Assignment
Repeat only what appears from the line containing "(547, 149) = (461, 103): turquoise" through the last line of the listing below, exactly as written.

____ Records provided

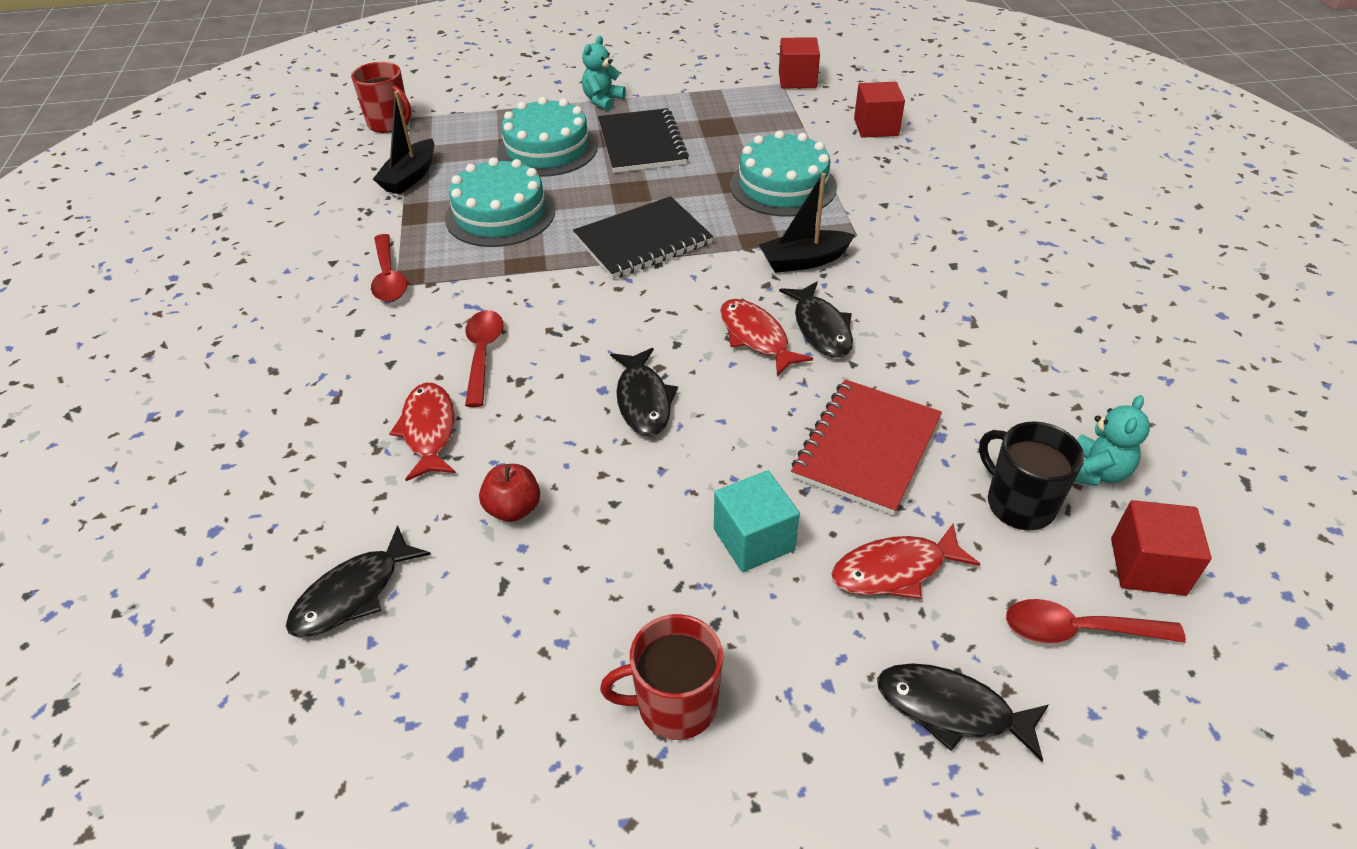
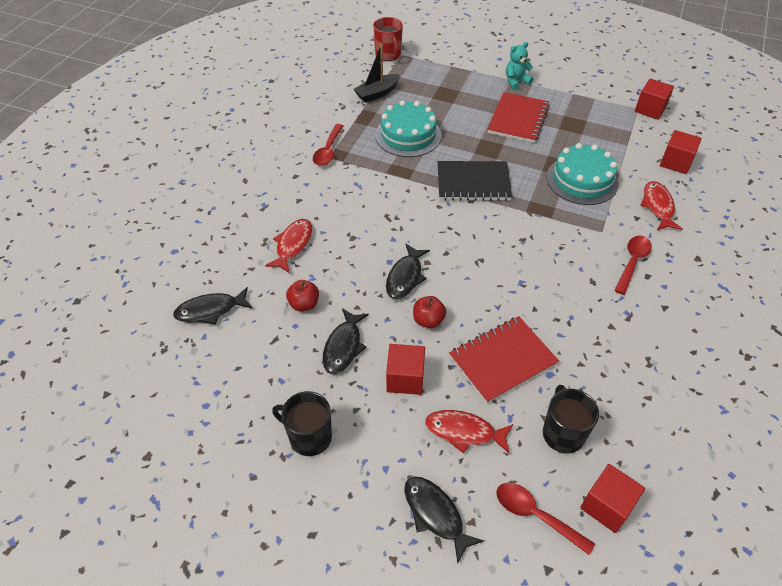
camera: 30 degrees right, 5 degrees up
(483, 354) = (344, 215): red spoon -> red spoon (632, 262)
(547, 149) = (461, 103): turquoise cake -> none
(641, 144) = (518, 119): black notebook -> red notebook
(675, 704) = (309, 437): red mug -> black mug
(723, 444) = (428, 320): none -> red apple
(754, 539) = (405, 378): turquoise cube -> red cube
(756, 337) = (492, 268): red fish -> red fish (658, 206)
(804, 261) = (556, 234): black boat -> none
(820, 328) = (533, 279): black fish -> black fish (343, 347)
(1095, 472) = (624, 440): turquoise teddy bear -> none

________

Answer area
(547, 149) = (461, 103): turquoise cake -> none
(641, 144) = (518, 119): black notebook -> red notebook
(675, 704) = (309, 437): red mug -> black mug
(723, 444) = (428, 320): none -> red apple
(754, 539) = (405, 378): turquoise cube -> red cube
(756, 337) = (492, 268): red fish -> red fish (658, 206)
(804, 261) = (556, 234): black boat -> none
(820, 328) = (533, 279): black fish -> black fish (343, 347)
(1095, 472) = (624, 440): turquoise teddy bear -> none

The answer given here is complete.